### WHAT IS NEEDED
Retype, word for word, every line of the records below starting at the one that contains "green truck: 2 -> 3" and ending at the one that contains "yellow duck: 1 -> 0"; include both of those lines and nothing more.
—————
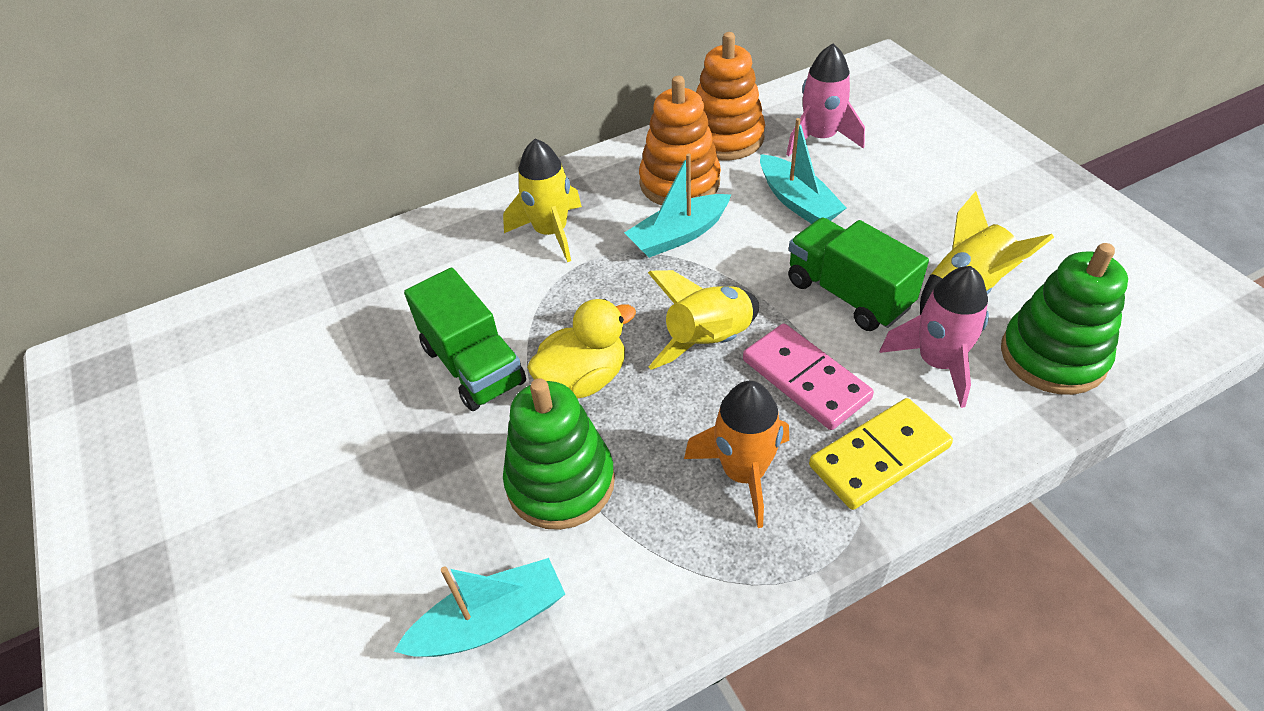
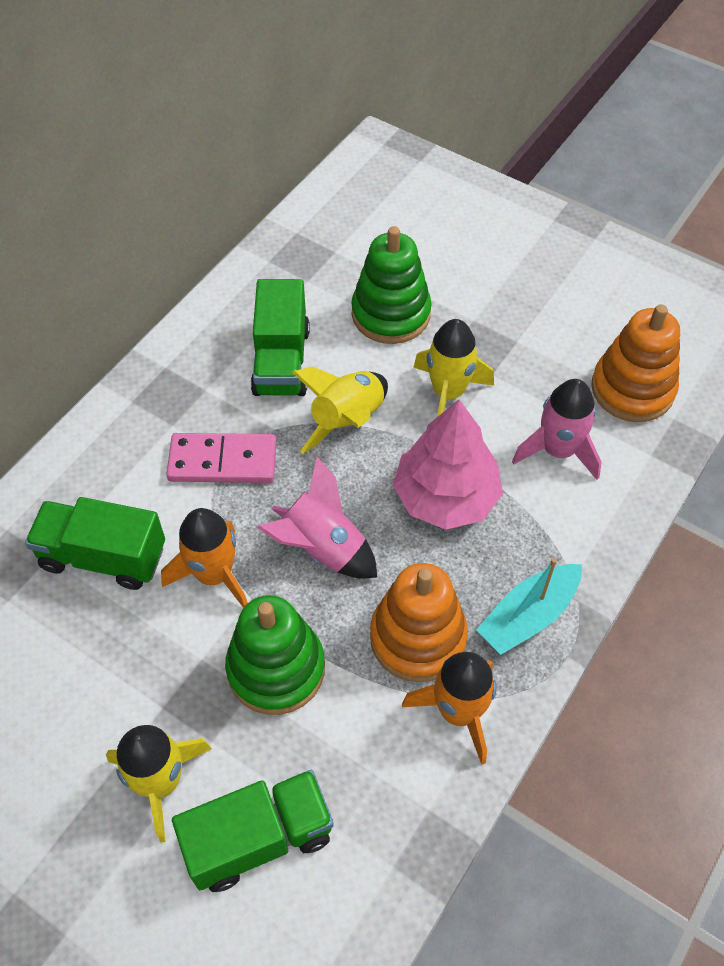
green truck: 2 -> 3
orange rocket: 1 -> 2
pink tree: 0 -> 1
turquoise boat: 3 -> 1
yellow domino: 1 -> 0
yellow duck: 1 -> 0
—————
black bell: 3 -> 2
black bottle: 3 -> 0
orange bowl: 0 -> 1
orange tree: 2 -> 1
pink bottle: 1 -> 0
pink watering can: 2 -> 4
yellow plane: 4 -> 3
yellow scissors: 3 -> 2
—————
### FINISHED TASK
green truck: 2 -> 3
orange rocket: 1 -> 2
pink tree: 0 -> 1
turquoise boat: 3 -> 1
yellow domino: 1 -> 0
yellow duck: 1 -> 0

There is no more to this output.